Task to carry out
Your answer must be an exact copy of the records, with no pictures included.

Items listed in a dataset

BEGIN

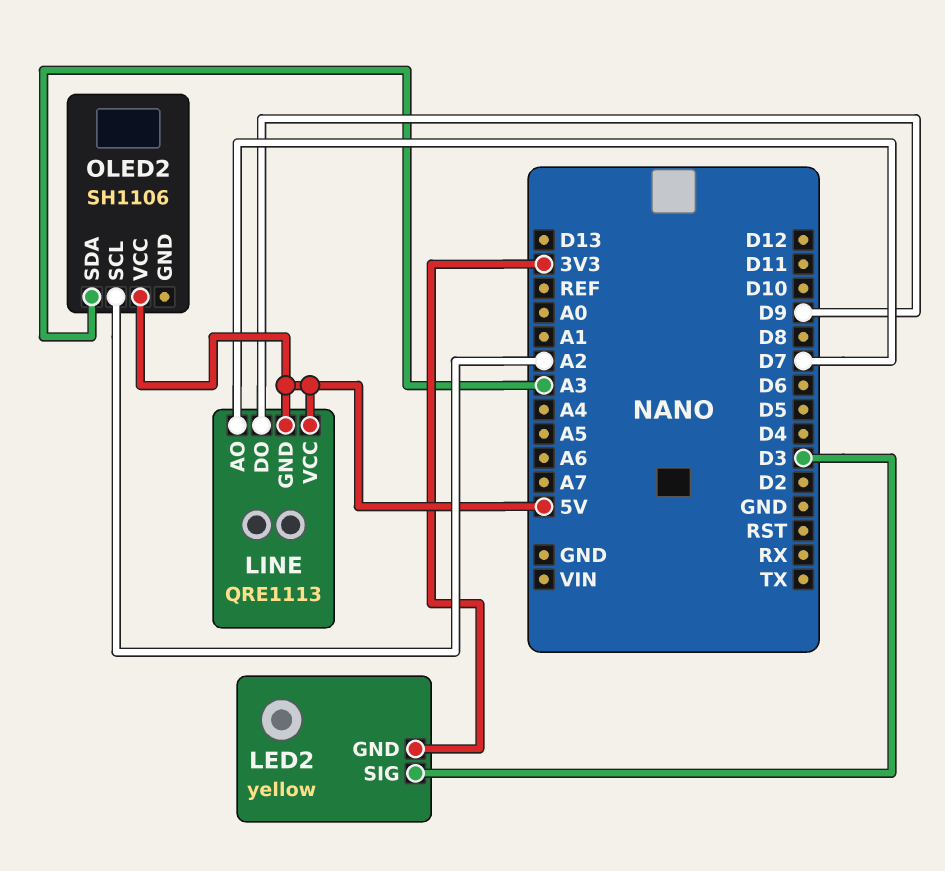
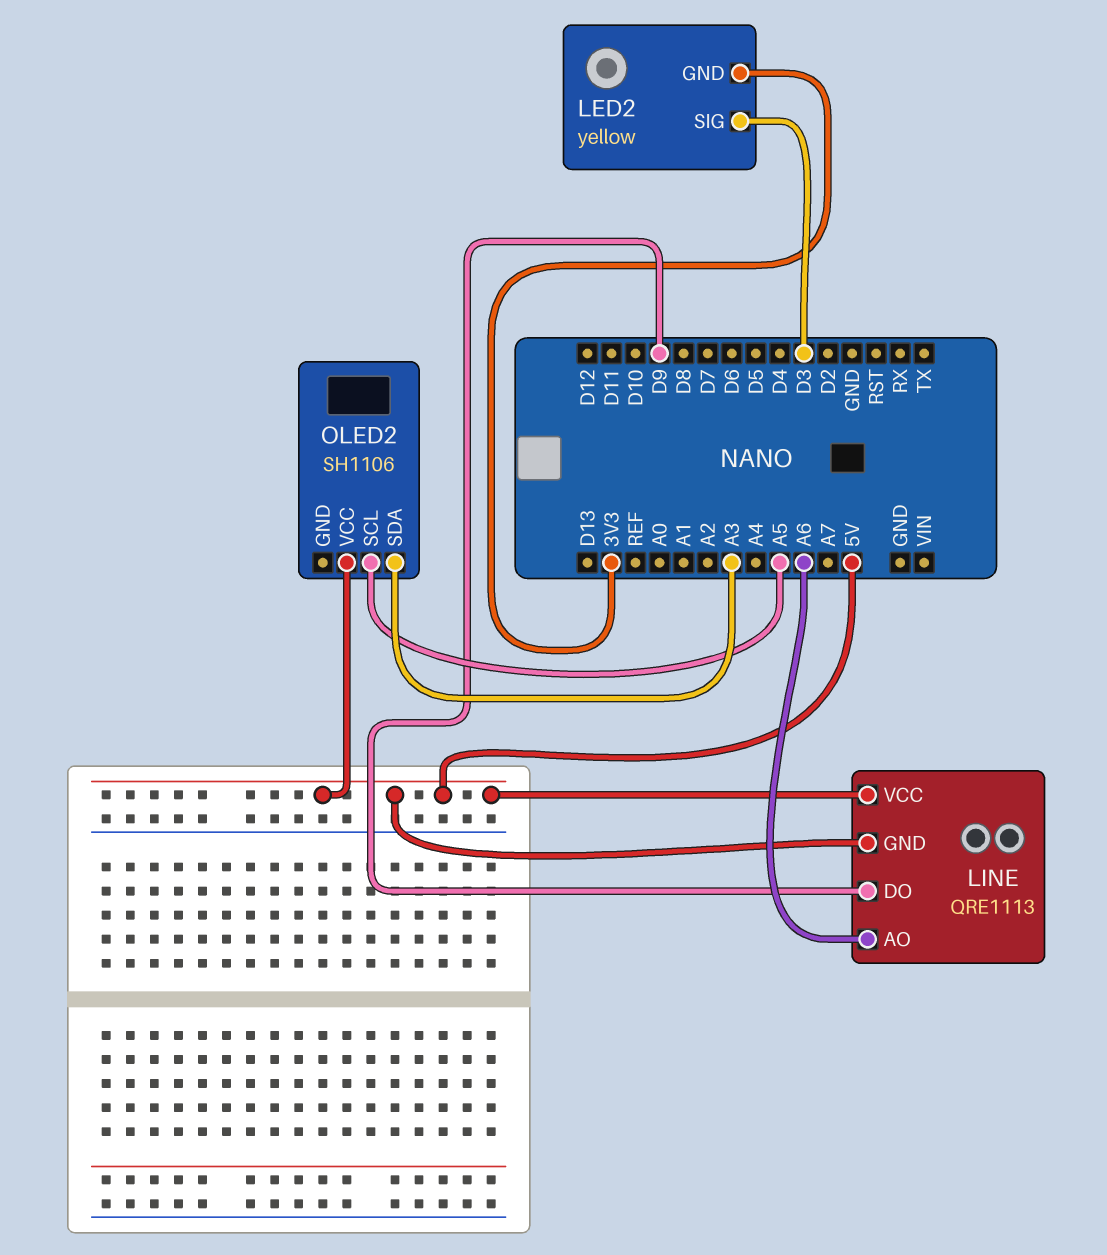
LINE pin AO: D7 -> A6
OLED2 pin SCL: A2 -> A5

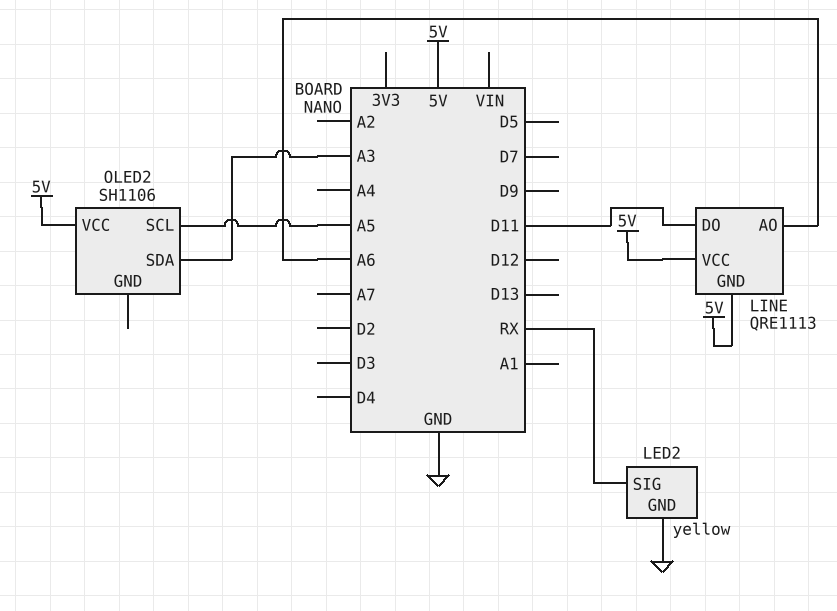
LED2 pin GND: 3V3 -> GND
LED2 pin SIG: D3 -> RX
LINE pin DO: D9 -> D11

END

Answer for this exercise
LINE pin AO: D7 -> A6
OLED2 pin SCL: A2 -> A5

LED2 pin GND: 3V3 -> GND
LED2 pin SIG: D3 -> RX
LINE pin DO: D9 -> D11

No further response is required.